- [DIRECTIVE]
The following data needs to be repeated exactly, with all images excluded.

Start of Block

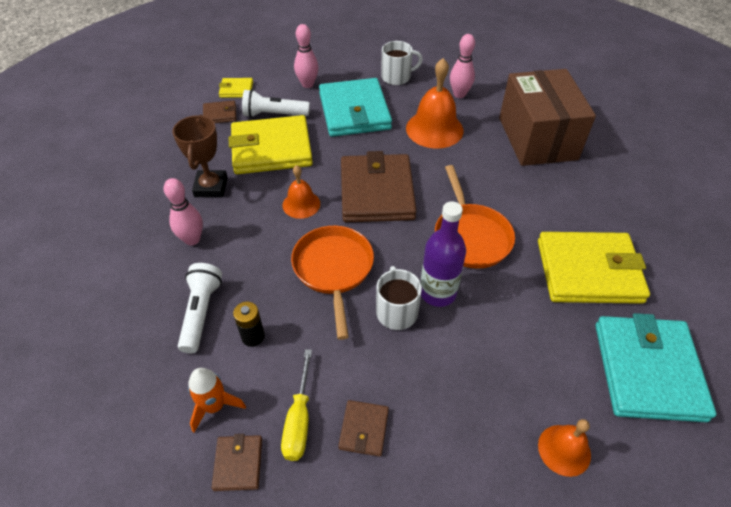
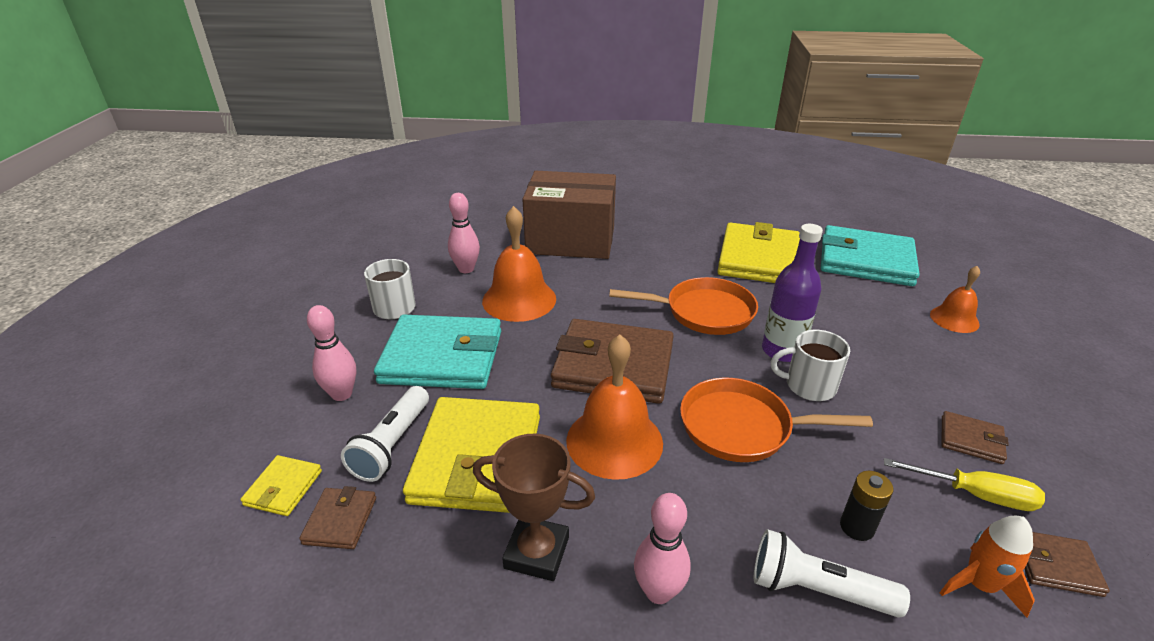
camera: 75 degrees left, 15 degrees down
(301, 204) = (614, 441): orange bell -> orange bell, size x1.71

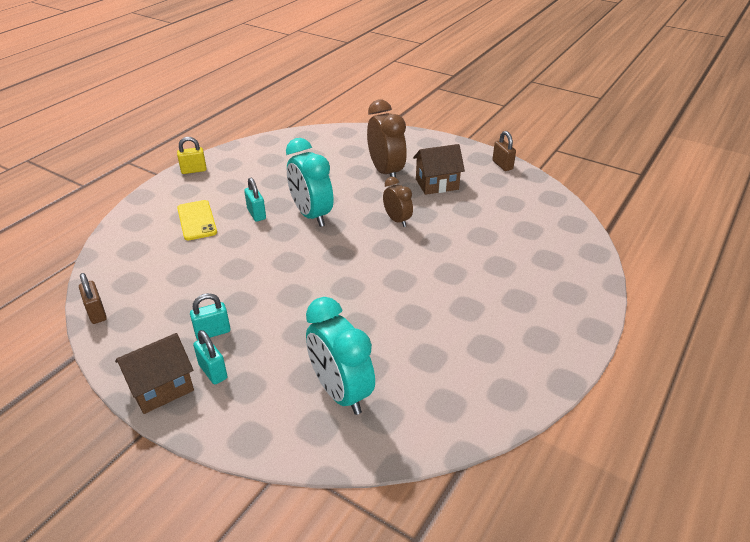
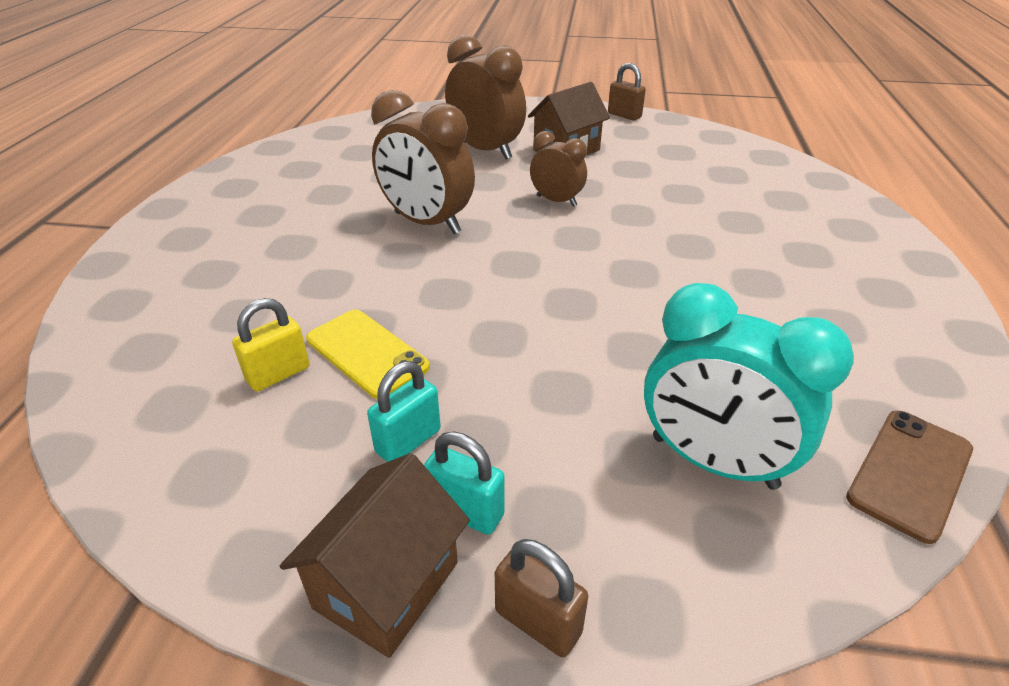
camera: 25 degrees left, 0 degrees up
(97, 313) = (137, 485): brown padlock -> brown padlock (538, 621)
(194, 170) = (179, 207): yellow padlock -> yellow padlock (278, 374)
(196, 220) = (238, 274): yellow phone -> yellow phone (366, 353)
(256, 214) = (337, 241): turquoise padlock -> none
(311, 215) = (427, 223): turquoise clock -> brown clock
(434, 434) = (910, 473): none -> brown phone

End of Block

- [SOLUTION FOR THIS TASK]
camera: 75 degrees left, 15 degrees down
(301, 204) = (614, 441): orange bell -> orange bell, size x1.71

camera: 25 degrees left, 0 degrees up
(97, 313) = (137, 485): brown padlock -> brown padlock (538, 621)
(194, 170) = (179, 207): yellow padlock -> yellow padlock (278, 374)
(196, 220) = (238, 274): yellow phone -> yellow phone (366, 353)
(256, 214) = (337, 241): turquoise padlock -> none
(311, 215) = (427, 223): turquoise clock -> brown clock
(434, 434) = (910, 473): none -> brown phone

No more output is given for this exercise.